[Coordinate-based object records]
------------------------------------------------------------------------

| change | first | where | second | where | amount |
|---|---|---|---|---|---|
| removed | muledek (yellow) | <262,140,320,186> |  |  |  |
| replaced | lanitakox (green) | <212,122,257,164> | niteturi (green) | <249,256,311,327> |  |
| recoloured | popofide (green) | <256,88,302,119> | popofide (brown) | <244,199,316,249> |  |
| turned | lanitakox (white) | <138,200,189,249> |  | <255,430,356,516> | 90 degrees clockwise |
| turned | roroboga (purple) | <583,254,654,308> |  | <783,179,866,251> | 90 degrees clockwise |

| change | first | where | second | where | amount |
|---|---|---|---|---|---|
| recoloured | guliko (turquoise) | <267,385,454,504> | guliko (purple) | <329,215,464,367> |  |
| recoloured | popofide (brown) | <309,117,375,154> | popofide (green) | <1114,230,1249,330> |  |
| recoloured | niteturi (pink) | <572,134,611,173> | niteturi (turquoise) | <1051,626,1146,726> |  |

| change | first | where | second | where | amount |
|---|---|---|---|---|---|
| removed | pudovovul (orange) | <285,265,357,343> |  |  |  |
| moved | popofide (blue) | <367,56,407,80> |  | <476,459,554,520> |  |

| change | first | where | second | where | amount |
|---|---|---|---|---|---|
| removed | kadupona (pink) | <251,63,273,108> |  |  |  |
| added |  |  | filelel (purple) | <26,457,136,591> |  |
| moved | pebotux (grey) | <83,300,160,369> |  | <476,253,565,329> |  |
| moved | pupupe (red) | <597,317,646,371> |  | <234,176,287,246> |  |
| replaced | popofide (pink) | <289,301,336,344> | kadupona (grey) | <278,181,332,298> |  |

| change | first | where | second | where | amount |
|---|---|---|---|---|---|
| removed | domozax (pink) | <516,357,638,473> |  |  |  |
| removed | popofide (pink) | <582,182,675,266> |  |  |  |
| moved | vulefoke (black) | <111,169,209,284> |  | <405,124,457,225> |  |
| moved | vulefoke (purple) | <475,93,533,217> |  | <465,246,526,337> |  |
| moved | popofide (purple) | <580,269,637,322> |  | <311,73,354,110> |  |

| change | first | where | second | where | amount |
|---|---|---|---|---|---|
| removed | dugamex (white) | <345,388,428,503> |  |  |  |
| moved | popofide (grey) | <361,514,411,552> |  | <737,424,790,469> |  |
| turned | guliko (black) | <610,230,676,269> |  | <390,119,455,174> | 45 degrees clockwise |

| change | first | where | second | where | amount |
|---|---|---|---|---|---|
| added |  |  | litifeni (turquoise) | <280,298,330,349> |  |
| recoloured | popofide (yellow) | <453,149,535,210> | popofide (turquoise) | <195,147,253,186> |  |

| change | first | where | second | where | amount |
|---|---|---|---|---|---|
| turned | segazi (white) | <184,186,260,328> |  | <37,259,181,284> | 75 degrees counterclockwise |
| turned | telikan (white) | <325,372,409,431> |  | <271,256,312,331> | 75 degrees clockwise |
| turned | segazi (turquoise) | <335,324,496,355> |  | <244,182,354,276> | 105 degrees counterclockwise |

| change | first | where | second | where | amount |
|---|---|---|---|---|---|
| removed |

------------------------------------------------------------------------

» **What you are asked to do**: Write every line of the entries again, word for word.

» **Output for this task**:
| change | first | where | second | where | amount |
|---|---|---|---|---|---|
| removed | muledek (yellow) | <262,140,320,186> |  |  |  |
| replaced | lanitakox (green) | <212,122,257,164> | niteturi (green) | <249,256,311,327> |  |
| recoloured | popofide (green) | <256,88,302,119> | popofide (brown) | <244,199,316,249> |  |
| turned | lanitakox (white) | <138,200,189,249> |  | <255,430,356,516> | 90 degrees clockwise |
| turned | roroboga (purple) | <583,254,654,308> |  | <783,179,866,251> | 90 degrees clockwise |

| change | first | where | second | where | amount |
|---|---|---|---|---|---|
| recoloured | guliko (turquoise) | <267,385,454,504> | guliko (purple) | <329,215,464,367> |  |
| recoloured | popofide (brown) | <309,117,375,154> | popofide (green) | <1114,230,1249,330> |  |
| recoloured | niteturi (pink) | <572,134,611,173> | niteturi (turquoise) | <1051,626,1146,726> |  |

| change | first | where | second | where | amount |
|---|---|---|---|---|---|
| removed | pudovovul (orange) | <285,265,357,343> |  |  |  |
| moved | popofide (blue) | <367,56,407,80> |  | <476,459,554,520> |  |

| change | first | where | second | where | amount |
|---|---|---|---|---|---|
| removed | kadupona (pink) | <251,63,273,108> |  |  |  |
| added |  |  | filelel (purple) | <26,457,136,591> |  |
| moved | pebotux (grey) | <83,300,160,369> |  | <476,253,565,329> |  |
| moved | pupupe (red) | <597,317,646,371> |  | <234,176,287,246> |  |
| replaced | popofide (pink) | <289,301,336,344> | kadupona (grey) | <278,181,332,298> |  |

| change | first | where | second | where | amount |
|---|---|---|---|---|---|
| removed | domozax (pink) | <516,357,638,473> |  |  |  |
| removed | popofide (pink) | <582,182,675,266> |  |  |  |
| moved | vulefoke (black) | <111,169,209,284> |  | <405,124,457,225> |  |
| moved | vulefoke (purple) | <475,93,533,217> |  | <465,246,526,337> |  |
| moved | popofide (purple) | <580,269,637,322> |  | <311,73,354,110> |  |

| change | first | where | second | where | amount |
|---|---|---|---|---|---|
| removed | dugamex (white) | <345,388,428,503> |  |  |  |
| moved | popofide (grey) | <361,514,411,552> |  | <737,424,790,469> |  |
| turned | guliko (black) | <610,230,676,269> |  | <390,119,455,174> | 45 degrees clockwise |

| change | first | where | second | where | amount |
|---|---|---|---|---|---|
| added |  |  | litifeni (turquoise) | <280,298,330,349> |  |
| recoloured | popofide (yellow) | <453,149,535,210> | popofide (turquoise) | <195,147,253,186> |  |

| change | first | where | second | where | amount |
|---|---|---|---|---|---|
| turned | segazi (white) | <184,186,260,328> |  | <37,259,181,284> | 75 degrees counterclockwise |
| turned | telikan (white) | <325,372,409,431> |  | <271,256,312,331> | 75 degrees clockwise |
| turned | segazi (turquoise) | <335,324,496,355> |  | <244,182,354,276> | 105 degrees counterclockwise |

| change | first | where | second | where | amount |
|---|---|---|---|---|---|
| removed |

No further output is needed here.